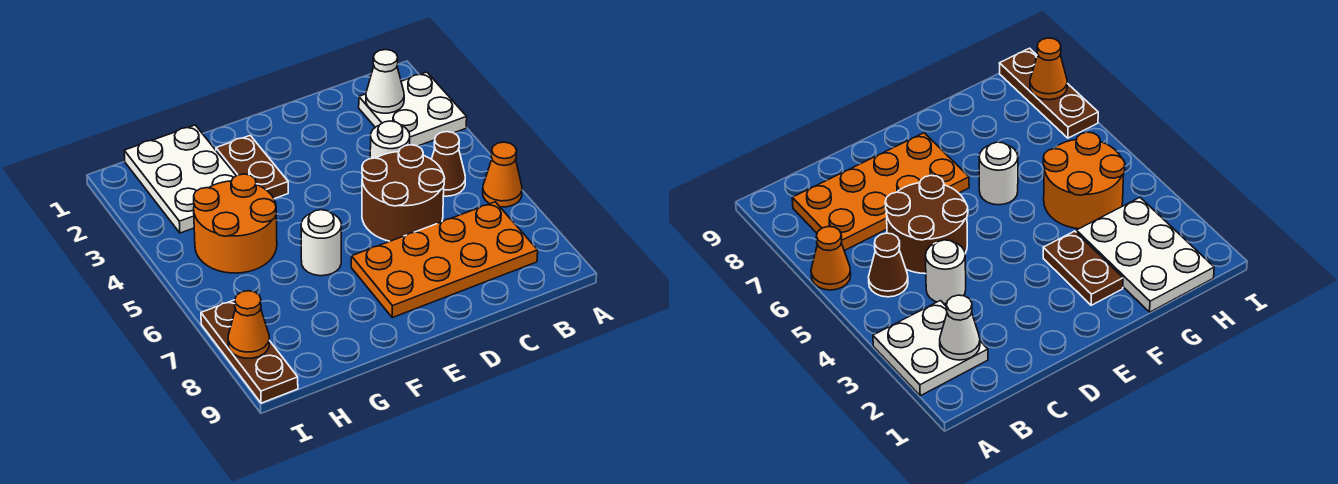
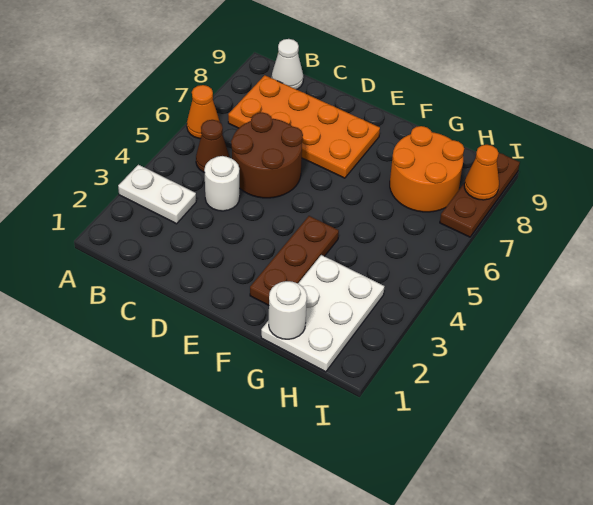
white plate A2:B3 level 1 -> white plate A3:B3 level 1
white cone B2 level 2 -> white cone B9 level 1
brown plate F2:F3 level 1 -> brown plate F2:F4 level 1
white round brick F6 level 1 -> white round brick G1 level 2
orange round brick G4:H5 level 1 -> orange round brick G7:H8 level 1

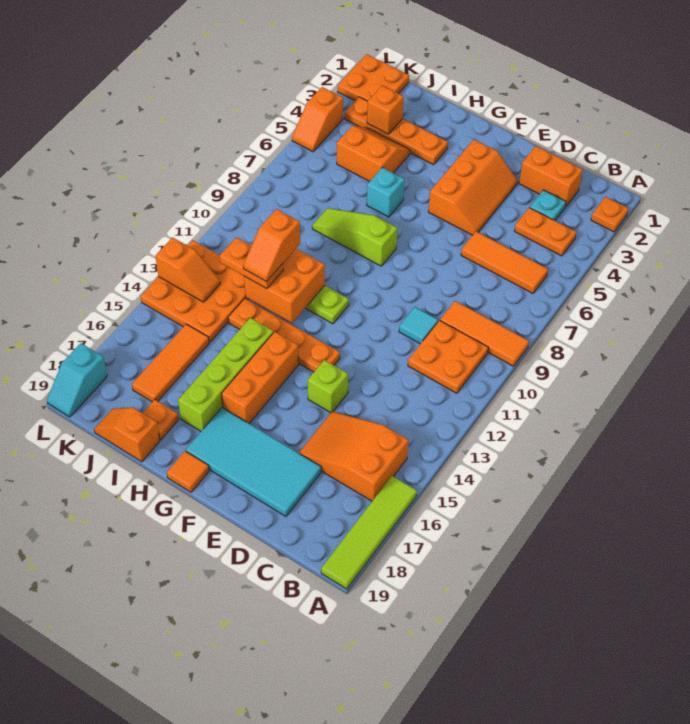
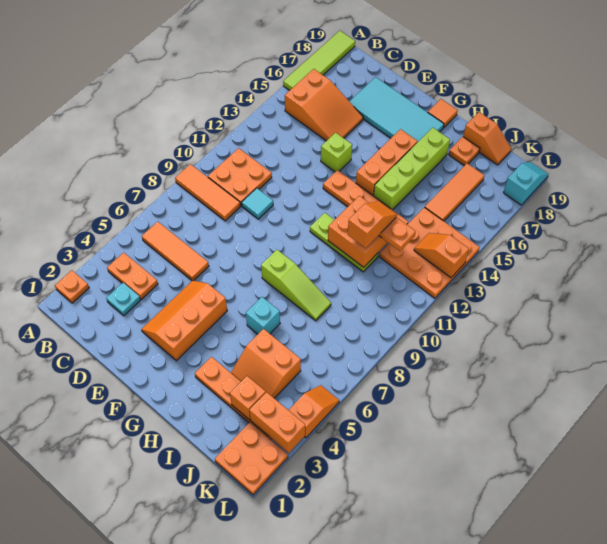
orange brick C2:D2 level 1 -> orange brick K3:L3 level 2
# # # # #
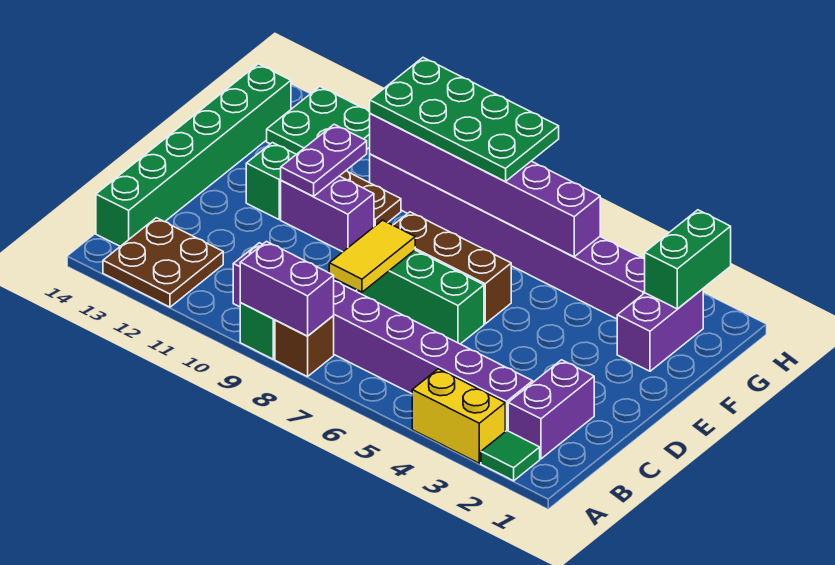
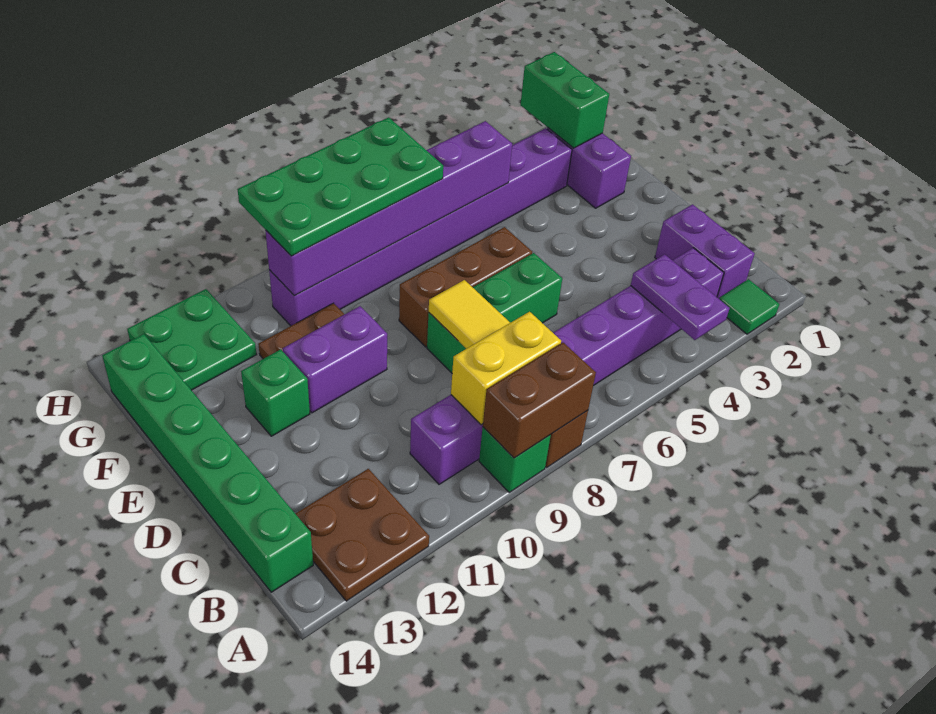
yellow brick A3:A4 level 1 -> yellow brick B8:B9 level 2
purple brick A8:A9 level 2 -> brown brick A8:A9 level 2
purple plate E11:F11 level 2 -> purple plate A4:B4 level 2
# # # # #
» **TASK DIRECTIONS**
Above are the records; copy exactly the lines from the one with "white round brick F6" through the one with "orange brick C2:D2", including both, and nothing more. Leave out pictures.

» **SOLUTION FOR THIS TASK**
white round brick F6 level 1 -> white round brick G1 level 2
orange round brick G4:H5 level 1 -> orange round brick G7:H8 level 1

orange brick C2:D2 level 1 -> orange brick K3:L3 level 2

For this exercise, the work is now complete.